## WHAT YOU WILL DO
In the material below, the required lines run from the one containing "missing,white scissors,[147 269" through the one containing "missing,pink scissors,[406 134". Copy those lines exactly, ends included, and nothing else.

## DATA FOR THE TASK
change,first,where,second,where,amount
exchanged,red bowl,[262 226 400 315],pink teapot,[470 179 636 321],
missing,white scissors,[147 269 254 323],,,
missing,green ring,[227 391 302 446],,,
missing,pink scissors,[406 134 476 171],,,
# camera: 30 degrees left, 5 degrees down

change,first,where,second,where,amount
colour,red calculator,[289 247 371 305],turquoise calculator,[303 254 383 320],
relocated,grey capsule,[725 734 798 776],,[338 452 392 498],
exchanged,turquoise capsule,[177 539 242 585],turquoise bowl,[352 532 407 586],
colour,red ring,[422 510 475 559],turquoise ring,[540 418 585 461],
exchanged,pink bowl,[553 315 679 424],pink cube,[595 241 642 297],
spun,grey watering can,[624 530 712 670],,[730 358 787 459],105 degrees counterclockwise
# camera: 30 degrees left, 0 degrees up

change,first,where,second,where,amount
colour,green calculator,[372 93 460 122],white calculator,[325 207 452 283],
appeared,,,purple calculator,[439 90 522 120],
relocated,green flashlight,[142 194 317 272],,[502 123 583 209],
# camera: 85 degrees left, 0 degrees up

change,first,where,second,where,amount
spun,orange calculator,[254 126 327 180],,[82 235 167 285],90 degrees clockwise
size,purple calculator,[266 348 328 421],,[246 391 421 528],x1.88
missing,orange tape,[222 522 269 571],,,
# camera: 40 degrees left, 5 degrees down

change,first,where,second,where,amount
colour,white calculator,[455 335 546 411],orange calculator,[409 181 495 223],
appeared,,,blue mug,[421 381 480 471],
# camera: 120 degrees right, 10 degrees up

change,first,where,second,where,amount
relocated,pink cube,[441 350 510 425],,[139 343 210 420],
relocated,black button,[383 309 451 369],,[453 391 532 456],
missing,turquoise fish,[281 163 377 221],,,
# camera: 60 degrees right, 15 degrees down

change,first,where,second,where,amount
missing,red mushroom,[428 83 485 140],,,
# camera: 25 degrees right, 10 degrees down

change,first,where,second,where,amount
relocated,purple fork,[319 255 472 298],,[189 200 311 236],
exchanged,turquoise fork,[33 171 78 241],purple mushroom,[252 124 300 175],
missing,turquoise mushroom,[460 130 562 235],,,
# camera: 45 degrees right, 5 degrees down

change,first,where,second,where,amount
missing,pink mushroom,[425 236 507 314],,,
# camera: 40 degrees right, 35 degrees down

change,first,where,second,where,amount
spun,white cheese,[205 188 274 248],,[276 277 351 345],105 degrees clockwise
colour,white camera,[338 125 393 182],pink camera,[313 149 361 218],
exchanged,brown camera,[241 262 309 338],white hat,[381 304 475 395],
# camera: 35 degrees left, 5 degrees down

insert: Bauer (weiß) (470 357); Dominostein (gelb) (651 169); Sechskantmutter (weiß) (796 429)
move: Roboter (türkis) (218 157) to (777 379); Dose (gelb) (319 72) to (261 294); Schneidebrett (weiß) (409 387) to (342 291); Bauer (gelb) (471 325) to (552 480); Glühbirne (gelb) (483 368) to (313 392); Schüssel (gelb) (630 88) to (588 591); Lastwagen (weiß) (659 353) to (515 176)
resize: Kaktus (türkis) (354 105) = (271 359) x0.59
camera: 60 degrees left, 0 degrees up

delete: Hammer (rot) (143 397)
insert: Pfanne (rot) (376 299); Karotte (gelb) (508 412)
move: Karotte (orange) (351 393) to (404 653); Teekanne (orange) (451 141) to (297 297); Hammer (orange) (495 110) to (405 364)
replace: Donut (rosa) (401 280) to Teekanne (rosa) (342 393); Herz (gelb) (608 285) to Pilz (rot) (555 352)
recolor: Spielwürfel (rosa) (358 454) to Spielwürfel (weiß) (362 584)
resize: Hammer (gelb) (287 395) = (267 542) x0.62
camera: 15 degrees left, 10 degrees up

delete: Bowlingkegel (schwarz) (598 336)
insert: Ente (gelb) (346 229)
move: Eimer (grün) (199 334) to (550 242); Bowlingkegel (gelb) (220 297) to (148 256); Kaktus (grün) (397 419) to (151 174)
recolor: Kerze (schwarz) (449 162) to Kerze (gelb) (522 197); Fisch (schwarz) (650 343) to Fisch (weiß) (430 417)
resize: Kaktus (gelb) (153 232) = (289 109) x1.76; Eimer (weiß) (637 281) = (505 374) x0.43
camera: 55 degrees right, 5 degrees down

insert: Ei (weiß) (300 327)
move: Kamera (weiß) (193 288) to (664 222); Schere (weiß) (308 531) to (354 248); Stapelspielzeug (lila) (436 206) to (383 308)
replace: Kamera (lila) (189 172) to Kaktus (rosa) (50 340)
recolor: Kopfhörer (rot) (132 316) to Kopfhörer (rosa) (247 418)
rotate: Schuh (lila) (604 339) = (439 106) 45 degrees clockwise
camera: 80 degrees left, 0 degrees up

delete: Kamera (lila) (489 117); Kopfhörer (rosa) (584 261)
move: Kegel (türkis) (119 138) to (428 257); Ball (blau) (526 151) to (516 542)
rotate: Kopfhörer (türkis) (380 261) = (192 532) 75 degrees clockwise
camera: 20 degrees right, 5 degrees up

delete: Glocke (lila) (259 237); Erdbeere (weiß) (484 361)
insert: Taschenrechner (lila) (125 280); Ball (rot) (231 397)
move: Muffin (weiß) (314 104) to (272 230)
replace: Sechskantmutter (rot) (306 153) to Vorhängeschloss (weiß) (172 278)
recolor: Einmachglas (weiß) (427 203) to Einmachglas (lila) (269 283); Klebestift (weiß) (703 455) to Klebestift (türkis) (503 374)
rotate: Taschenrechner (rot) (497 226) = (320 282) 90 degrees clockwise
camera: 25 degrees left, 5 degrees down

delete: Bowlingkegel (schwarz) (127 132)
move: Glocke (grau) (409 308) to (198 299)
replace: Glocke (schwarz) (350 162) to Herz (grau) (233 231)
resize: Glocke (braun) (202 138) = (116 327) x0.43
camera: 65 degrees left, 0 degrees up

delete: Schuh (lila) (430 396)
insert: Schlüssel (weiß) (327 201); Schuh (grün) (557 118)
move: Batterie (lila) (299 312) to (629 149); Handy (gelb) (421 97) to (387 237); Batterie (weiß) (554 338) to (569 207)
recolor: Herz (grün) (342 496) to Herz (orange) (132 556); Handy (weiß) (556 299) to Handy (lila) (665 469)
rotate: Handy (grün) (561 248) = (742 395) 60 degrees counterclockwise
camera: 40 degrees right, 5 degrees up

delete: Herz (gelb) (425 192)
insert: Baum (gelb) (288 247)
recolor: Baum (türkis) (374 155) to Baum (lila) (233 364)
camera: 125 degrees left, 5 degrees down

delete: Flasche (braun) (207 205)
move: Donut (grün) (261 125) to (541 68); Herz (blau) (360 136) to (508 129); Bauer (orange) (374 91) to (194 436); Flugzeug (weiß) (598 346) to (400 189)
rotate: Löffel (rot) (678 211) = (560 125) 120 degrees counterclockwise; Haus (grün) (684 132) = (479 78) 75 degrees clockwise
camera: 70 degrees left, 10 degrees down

## TASK SOLUTION
missing,white scissors,[147 269 254 323],,,
missing,green ring,[227 391 302 446],,,
missing,pink scissors,[406 134 476 171],,,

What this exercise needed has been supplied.